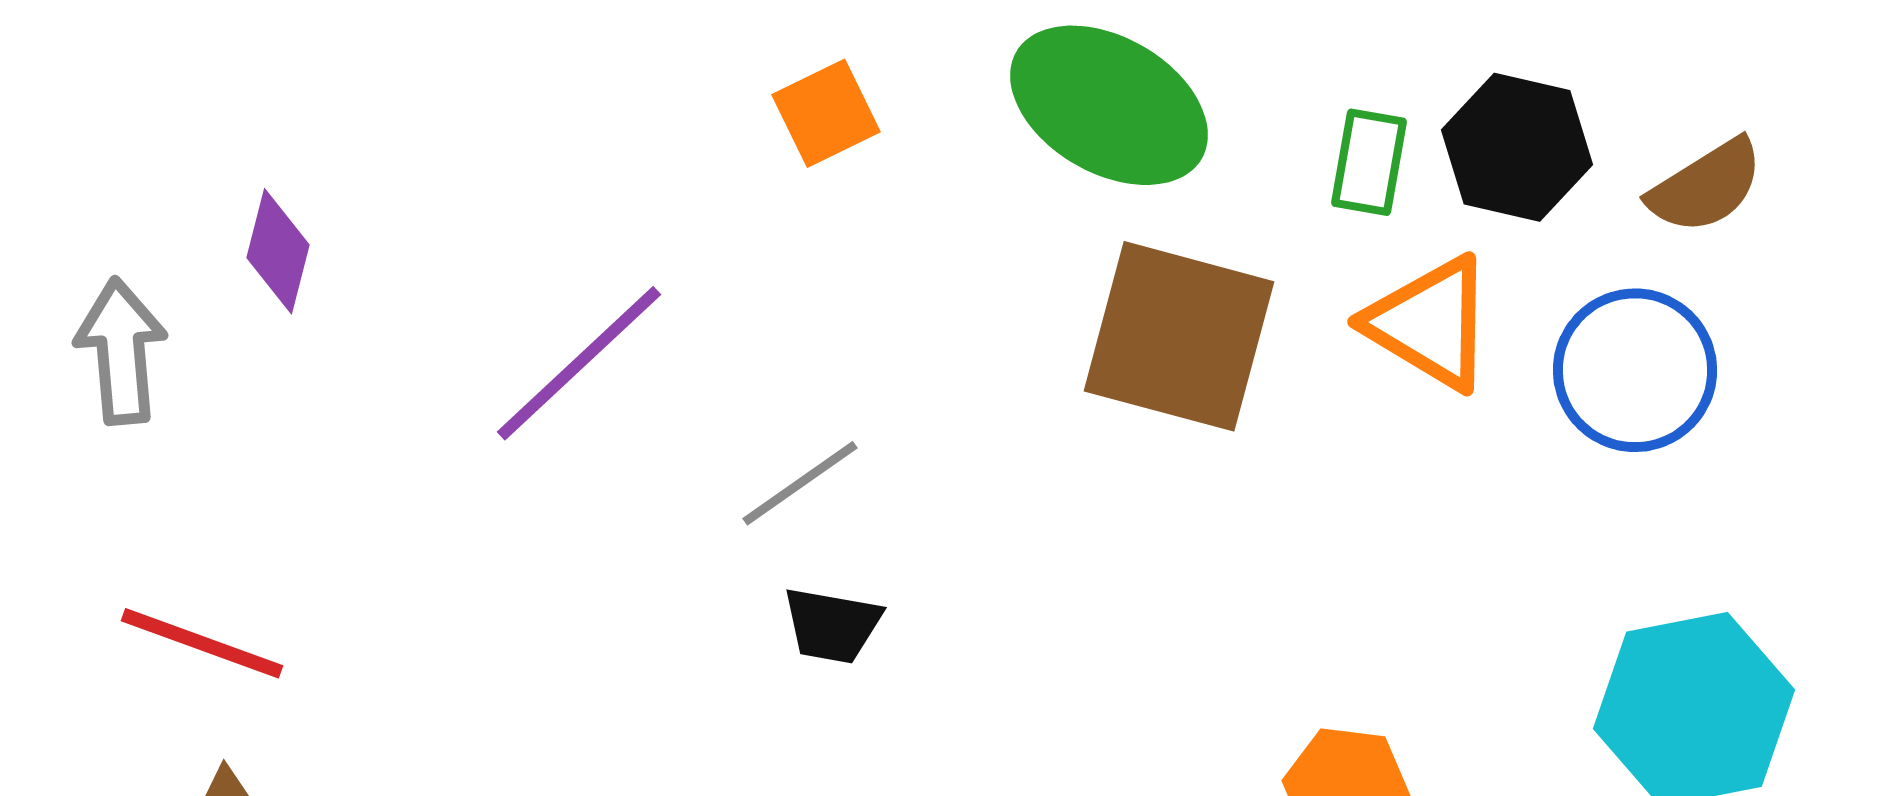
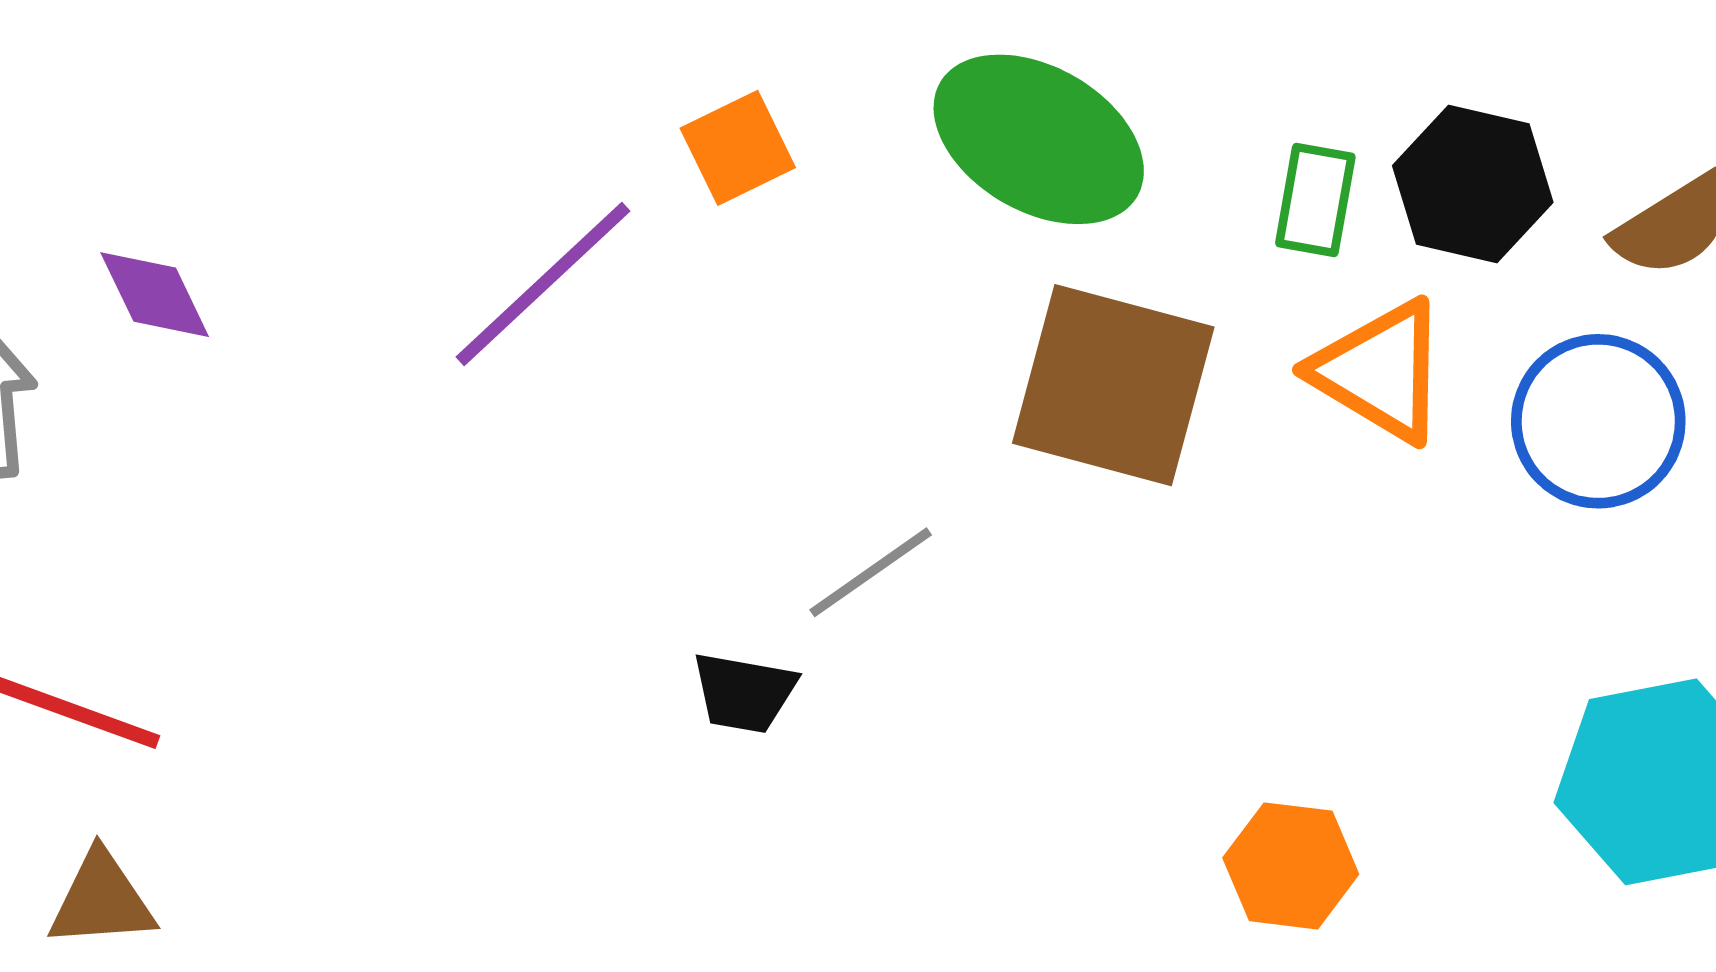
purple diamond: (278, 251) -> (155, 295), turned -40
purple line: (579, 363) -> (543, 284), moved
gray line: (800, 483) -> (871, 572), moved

...

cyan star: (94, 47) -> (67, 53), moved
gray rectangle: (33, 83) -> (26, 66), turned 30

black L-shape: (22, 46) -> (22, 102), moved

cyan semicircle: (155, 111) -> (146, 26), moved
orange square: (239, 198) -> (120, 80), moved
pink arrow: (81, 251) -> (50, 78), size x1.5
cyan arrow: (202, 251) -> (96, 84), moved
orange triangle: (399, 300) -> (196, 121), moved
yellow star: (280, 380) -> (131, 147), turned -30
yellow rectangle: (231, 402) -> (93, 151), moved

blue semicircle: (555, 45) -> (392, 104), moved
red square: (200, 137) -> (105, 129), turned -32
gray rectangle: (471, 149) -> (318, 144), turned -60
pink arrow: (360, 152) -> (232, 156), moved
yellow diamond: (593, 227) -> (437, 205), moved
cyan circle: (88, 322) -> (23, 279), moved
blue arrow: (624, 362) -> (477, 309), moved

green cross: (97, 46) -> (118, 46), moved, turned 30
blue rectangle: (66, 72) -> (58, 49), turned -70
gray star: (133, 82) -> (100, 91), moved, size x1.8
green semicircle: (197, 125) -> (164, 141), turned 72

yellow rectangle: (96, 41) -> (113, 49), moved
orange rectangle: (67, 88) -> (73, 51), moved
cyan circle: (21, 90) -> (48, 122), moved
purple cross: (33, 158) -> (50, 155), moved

### Required work
Proceeding from the line containing "purple diamond: (278, 251)" through the line containing "gray line: (800, 483) -> (871, 572), moved", transcribe the lines above exactly, both end lines included.

### Response to the task
purple diamond: (278, 251) -> (155, 295), turned -40
purple line: (579, 363) -> (543, 284), moved
gray line: (800, 483) -> (871, 572), moved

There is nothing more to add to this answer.